• _Task instructions_
Two lines mark the range in the entries below: the one holding "pink headphones: 3 -> 4" and the one holding "brown cube: 3 -> 5". Set down those two and all lines between them, exactly.

• _Spatial object tracking data_
*** Block opens ***

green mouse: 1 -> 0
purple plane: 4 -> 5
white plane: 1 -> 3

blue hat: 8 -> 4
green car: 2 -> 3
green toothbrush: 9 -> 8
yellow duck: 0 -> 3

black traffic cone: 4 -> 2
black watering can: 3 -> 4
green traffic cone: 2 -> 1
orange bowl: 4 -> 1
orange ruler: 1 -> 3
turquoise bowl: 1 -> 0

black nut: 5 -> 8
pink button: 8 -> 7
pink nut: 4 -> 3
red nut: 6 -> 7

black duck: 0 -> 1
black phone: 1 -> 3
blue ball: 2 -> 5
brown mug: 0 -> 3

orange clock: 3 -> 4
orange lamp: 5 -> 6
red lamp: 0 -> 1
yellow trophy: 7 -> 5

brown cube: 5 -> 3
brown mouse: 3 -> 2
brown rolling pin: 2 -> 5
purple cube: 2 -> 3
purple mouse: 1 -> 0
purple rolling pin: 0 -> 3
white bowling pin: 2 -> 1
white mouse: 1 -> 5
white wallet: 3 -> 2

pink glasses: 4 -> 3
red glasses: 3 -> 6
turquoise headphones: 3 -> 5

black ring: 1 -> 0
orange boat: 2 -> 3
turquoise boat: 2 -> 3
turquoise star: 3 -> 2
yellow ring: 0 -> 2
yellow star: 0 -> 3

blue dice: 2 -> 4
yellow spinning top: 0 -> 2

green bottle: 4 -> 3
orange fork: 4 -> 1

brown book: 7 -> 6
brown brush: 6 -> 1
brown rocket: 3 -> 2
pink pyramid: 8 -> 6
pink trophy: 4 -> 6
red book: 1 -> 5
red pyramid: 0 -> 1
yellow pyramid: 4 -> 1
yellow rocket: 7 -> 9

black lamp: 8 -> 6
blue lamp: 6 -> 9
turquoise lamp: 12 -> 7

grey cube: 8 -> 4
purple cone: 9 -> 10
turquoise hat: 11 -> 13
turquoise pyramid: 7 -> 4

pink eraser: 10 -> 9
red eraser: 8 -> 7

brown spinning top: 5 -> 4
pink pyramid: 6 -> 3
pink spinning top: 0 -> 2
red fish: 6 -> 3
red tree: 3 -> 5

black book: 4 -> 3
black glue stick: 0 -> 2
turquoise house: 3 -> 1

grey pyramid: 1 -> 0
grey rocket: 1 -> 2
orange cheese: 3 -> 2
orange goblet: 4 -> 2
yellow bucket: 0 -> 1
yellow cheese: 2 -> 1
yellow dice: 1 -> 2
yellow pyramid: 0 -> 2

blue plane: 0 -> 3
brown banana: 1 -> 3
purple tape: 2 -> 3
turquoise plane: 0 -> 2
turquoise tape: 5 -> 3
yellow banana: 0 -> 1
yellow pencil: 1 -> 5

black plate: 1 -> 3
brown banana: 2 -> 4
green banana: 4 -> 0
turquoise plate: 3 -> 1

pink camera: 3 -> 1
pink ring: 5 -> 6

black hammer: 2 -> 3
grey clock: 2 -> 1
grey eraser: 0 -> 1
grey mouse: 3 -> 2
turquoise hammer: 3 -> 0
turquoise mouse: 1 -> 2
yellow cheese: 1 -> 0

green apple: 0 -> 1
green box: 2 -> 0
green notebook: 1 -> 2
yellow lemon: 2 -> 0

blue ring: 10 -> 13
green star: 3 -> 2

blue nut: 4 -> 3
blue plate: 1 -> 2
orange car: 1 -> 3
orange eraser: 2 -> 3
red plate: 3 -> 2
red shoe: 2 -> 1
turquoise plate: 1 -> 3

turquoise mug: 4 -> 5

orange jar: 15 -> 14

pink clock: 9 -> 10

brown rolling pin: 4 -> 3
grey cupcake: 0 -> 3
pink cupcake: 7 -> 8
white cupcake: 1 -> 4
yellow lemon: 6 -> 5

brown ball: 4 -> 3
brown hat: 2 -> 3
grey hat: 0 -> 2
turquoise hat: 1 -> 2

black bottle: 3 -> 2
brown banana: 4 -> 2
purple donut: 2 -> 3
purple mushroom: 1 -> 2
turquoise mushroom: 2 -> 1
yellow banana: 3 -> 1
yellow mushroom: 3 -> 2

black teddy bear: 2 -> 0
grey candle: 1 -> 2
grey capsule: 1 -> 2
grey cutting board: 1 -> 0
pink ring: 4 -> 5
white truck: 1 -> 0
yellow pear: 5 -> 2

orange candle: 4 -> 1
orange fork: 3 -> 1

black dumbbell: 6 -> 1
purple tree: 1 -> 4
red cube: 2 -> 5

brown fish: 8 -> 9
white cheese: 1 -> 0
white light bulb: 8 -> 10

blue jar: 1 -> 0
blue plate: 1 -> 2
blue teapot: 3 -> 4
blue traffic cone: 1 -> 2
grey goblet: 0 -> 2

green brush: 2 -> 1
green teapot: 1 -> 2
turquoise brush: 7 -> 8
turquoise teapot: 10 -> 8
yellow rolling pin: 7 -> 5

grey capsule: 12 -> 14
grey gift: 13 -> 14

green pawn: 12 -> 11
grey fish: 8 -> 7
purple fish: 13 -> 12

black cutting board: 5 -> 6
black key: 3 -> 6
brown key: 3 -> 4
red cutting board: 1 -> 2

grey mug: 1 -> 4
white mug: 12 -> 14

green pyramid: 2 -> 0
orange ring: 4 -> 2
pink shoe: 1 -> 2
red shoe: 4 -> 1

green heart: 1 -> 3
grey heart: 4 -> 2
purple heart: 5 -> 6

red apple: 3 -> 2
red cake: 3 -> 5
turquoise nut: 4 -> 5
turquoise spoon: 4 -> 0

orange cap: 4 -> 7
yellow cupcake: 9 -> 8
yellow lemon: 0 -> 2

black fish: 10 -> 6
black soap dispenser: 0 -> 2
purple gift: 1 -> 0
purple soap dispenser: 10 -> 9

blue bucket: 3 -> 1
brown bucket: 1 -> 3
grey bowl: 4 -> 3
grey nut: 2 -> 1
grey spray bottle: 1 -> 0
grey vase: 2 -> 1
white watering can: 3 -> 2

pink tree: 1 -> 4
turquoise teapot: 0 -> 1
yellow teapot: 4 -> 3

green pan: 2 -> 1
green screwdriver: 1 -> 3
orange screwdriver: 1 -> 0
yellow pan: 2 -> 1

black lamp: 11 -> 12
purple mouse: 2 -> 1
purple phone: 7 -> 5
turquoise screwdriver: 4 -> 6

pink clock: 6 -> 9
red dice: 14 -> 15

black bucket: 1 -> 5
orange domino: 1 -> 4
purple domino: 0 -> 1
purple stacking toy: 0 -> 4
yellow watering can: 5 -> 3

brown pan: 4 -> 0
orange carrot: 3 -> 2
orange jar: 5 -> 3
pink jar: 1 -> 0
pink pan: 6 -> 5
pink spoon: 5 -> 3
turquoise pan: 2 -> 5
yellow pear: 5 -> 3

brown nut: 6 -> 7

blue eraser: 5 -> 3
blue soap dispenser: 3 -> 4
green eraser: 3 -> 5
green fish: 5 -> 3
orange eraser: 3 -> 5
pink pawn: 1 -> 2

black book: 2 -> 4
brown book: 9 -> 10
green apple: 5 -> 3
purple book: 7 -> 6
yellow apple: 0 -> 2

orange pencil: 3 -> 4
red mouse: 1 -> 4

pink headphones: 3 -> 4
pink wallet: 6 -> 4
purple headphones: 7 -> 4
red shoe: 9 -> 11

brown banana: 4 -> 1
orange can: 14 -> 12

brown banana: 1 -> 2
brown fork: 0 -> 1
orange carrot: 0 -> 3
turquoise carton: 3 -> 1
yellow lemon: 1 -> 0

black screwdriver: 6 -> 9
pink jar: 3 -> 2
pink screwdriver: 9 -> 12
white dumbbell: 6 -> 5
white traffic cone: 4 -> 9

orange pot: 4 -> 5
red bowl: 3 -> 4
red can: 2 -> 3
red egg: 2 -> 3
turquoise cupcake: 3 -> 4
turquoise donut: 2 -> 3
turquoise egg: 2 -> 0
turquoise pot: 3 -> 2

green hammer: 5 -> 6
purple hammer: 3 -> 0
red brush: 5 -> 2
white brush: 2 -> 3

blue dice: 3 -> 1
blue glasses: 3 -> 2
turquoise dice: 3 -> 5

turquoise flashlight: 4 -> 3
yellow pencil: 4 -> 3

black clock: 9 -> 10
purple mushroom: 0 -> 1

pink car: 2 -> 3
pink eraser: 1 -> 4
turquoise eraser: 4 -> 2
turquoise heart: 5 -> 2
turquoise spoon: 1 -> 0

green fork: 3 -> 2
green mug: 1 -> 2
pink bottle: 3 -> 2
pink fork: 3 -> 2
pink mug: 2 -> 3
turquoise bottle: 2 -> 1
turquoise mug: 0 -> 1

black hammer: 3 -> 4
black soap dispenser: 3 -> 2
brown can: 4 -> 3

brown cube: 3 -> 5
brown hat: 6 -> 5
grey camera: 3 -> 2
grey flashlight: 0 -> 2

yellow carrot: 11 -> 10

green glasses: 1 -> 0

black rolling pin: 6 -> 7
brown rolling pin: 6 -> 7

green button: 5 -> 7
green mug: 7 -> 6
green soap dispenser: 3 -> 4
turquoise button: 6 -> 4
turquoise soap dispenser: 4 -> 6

*** Block closes ***

• _Solution to the exercise_
pink headphones: 3 -> 4
pink wallet: 6 -> 4
purple headphones: 7 -> 4
red shoe: 9 -> 11

brown banana: 4 -> 1
orange can: 14 -> 12

brown banana: 1 -> 2
brown fork: 0 -> 1
orange carrot: 0 -> 3
turquoise carton: 3 -> 1
yellow lemon: 1 -> 0

black screwdriver: 6 -> 9
pink jar: 3 -> 2
pink screwdriver: 9 -> 12
white dumbbell: 6 -> 5
white traffic cone: 4 -> 9

orange pot: 4 -> 5
red bowl: 3 -> 4
red can: 2 -> 3
red egg: 2 -> 3
turquoise cupcake: 3 -> 4
turquoise donut: 2 -> 3
turquoise egg: 2 -> 0
turquoise pot: 3 -> 2

green hammer: 5 -> 6
purple hammer: 3 -> 0
red brush: 5 -> 2
white brush: 2 -> 3

blue dice: 3 -> 1
blue glasses: 3 -> 2
turquoise dice: 3 -> 5

turquoise flashlight: 4 -> 3
yellow pencil: 4 -> 3

black clock: 9 -> 10
purple mushroom: 0 -> 1

pink car: 2 -> 3
pink eraser: 1 -> 4
turquoise eraser: 4 -> 2
turquoise heart: 5 -> 2
turquoise spoon: 1 -> 0

green fork: 3 -> 2
green mug: 1 -> 2
pink bottle: 3 -> 2
pink fork: 3 -> 2
pink mug: 2 -> 3
turquoise bottle: 2 -> 1
turquoise mug: 0 -> 1

black hammer: 3 -> 4
black soap dispenser: 3 -> 2
brown can: 4 -> 3

brown cube: 3 -> 5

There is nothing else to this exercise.